[start Task input]

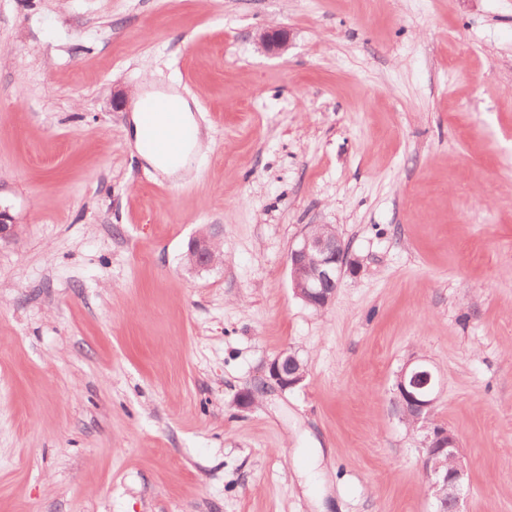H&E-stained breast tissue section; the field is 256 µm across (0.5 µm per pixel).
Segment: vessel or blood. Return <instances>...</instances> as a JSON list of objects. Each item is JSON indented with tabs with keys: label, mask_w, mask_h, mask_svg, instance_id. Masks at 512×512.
Instances as JSON below:
<instances>
[{
	"label": "vessel or blood",
	"mask_w": 512,
	"mask_h": 512,
	"mask_svg": "<svg viewBox=\"0 0 512 512\" xmlns=\"http://www.w3.org/2000/svg\"><path fill=\"white\" fill-rule=\"evenodd\" d=\"M141 114L143 141L166 159L189 163V147L196 139L193 124L184 121L166 93L143 95L137 102Z\"/></svg>",
	"instance_id": "obj_1"
}]
</instances>
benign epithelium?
<instances>
[{"instance_id": "benign-epithelium-1", "label": "benign epithelium", "mask_w": 512, "mask_h": 512, "mask_svg": "<svg viewBox=\"0 0 512 512\" xmlns=\"http://www.w3.org/2000/svg\"><path fill=\"white\" fill-rule=\"evenodd\" d=\"M262 46L280 52L288 46V34L281 29L260 34ZM17 225L10 214L0 209V241L15 237ZM212 239L201 234L189 244L188 257L200 269L214 265L216 254ZM294 291L316 310L325 309L335 298L347 266L345 245L336 230L324 226L321 231L306 233L288 254ZM307 374L298 356L283 351L267 366L265 383L281 390L300 384ZM438 374L425 359H412L399 371L395 383L394 404L401 418L424 432L422 446L426 449L423 468L430 497L437 503V512H461V500L468 486L469 471L464 462L458 438L449 429L434 423L431 415L438 399Z\"/></svg>"}]
</instances>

[end Task input]

_Exercise_.
Can you retype every record above exactly, leaving out the pictures?

_Answer in full_.
H&E-stained breast tissue section; the field is 256 µm across (0.5 µm per pixel).
Segment: vessel or blood. Return <instances>...</instances> as a JSON list of objects. Each item is JSON indented with tabs with keys: label, mask_w, mask_h, mask_svg, instance_id. Masks at 512×512.
Instances as JSON below:
<instances>
[{
	"label": "vessel or blood",
	"mask_w": 512,
	"mask_h": 512,
	"mask_svg": "<svg viewBox=\"0 0 512 512\" xmlns=\"http://www.w3.org/2000/svg\"><path fill=\"white\" fill-rule=\"evenodd\" d=\"M141 114L143 141L166 159L189 163V147L196 139L193 124L184 121L166 93L143 95L137 102Z\"/></svg>",
	"instance_id": "obj_1"
}]
</instances>
benign epithelium?
<instances>
[{"instance_id": "benign-epithelium-1", "label": "benign epithelium", "mask_w": 512, "mask_h": 512, "mask_svg": "<svg viewBox=\"0 0 512 512\" xmlns=\"http://www.w3.org/2000/svg\"><path fill=\"white\" fill-rule=\"evenodd\" d=\"M262 46L280 52L288 46V34L281 29L260 34ZM17 225L10 214L0 209V241L15 237ZM212 239L201 234L189 244L188 257L200 269L214 265L216 254ZM294 291L316 310L325 309L335 298L347 266L345 245L336 230L324 226L321 231L306 233L288 254ZM307 374L298 356L283 351L267 366L265 383L281 390L300 384ZM438 374L425 359H412L399 371L395 383L394 404L401 418L424 432L422 446L426 449L423 468L430 497L437 503V512H461V500L468 486L469 471L464 462L458 438L449 429L434 423L431 415L438 399Z\"/></svg>"}]
</instances>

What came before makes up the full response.